*WHAT YOU WILL DO*: Where the listing below reaches the line containing "C6: 33uF (plus", start writing out lines exactly, and stop once the line containing "R1: 33k (VC, VCC) -> 33k (CLK, VCC)" has been written.

*INPUT DATA*:
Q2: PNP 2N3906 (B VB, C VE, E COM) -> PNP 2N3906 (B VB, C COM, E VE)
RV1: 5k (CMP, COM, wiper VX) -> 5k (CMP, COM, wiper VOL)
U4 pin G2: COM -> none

--

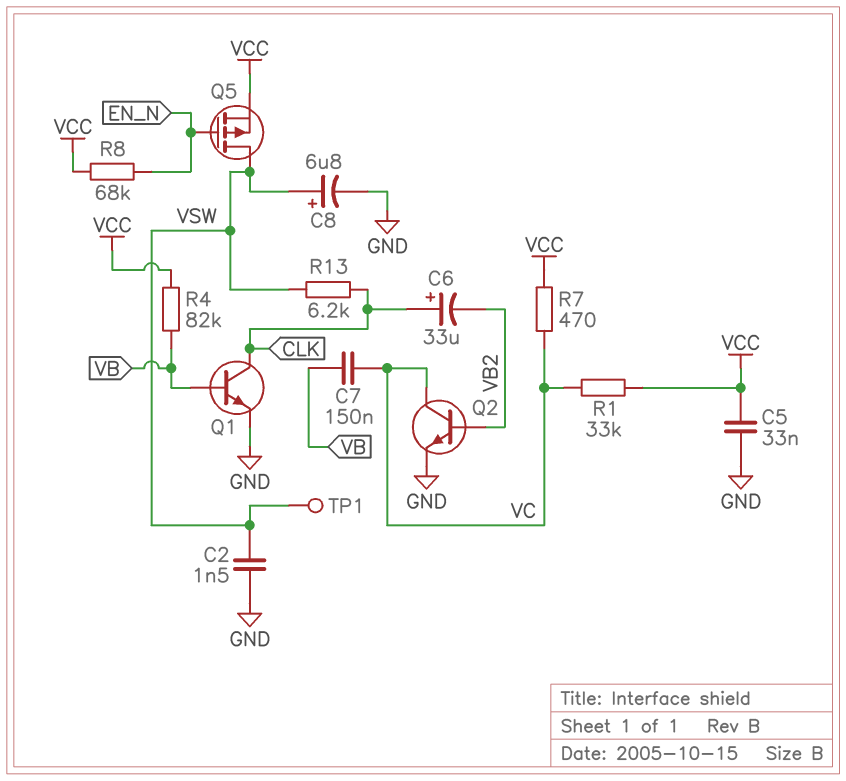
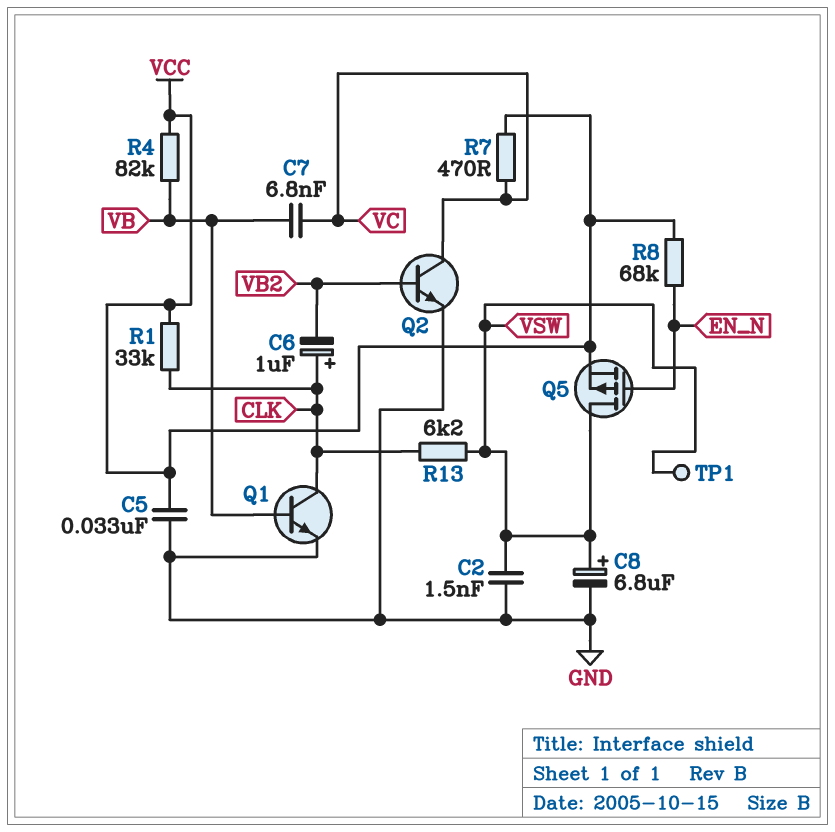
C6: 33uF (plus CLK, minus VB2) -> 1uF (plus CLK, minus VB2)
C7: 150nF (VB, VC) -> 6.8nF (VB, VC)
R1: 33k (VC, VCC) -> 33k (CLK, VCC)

---

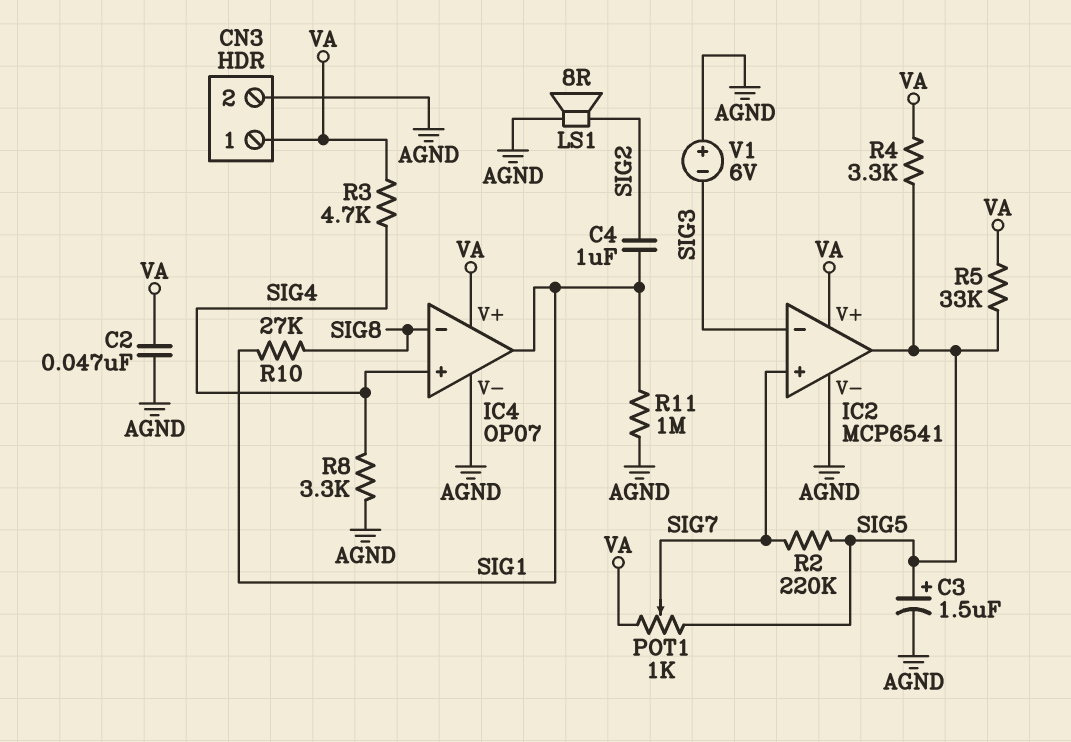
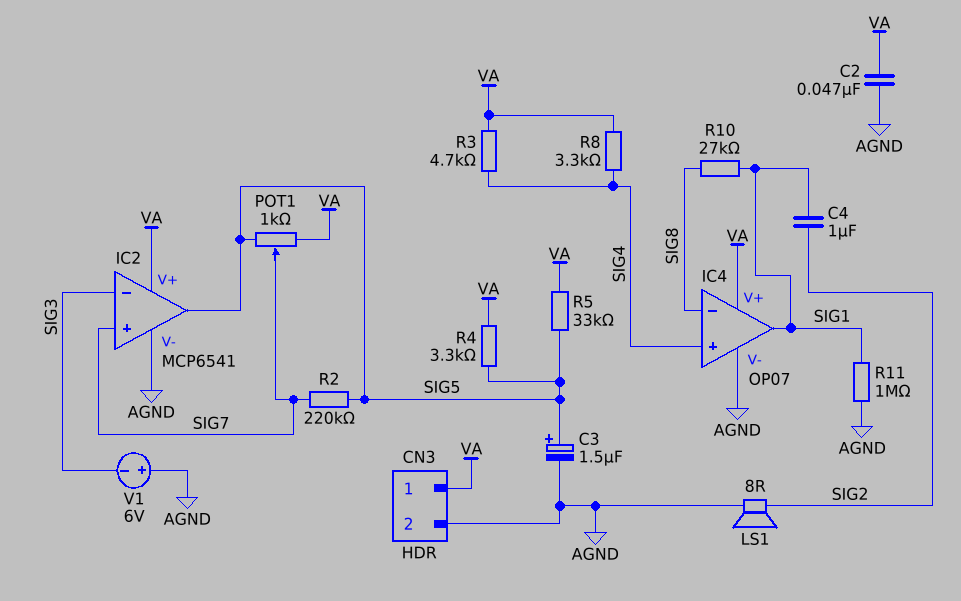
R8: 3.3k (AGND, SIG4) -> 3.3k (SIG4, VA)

*WRITTEN RESPONSE*:
C6: 33uF (plus CLK, minus VB2) -> 1uF (plus CLK, minus VB2)
C7: 150nF (VB, VC) -> 6.8nF (VB, VC)
R1: 33k (VC, VCC) -> 33k (CLK, VCC)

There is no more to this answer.